Reproduce the line that contains "purple vase: 3 -> 2" and every line after it through the end of the records, exactly, with nothing added.

** Opening Input for this task block **

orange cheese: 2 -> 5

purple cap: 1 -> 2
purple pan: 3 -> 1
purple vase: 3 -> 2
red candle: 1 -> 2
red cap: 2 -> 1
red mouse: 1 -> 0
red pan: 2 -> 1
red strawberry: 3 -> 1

** Closing Input for this task block **

# Result of this task
purple vase: 3 -> 2
red candle: 1 -> 2
red cap: 2 -> 1
red mouse: 1 -> 0
red pan: 2 -> 1
red strawberry: 3 -> 1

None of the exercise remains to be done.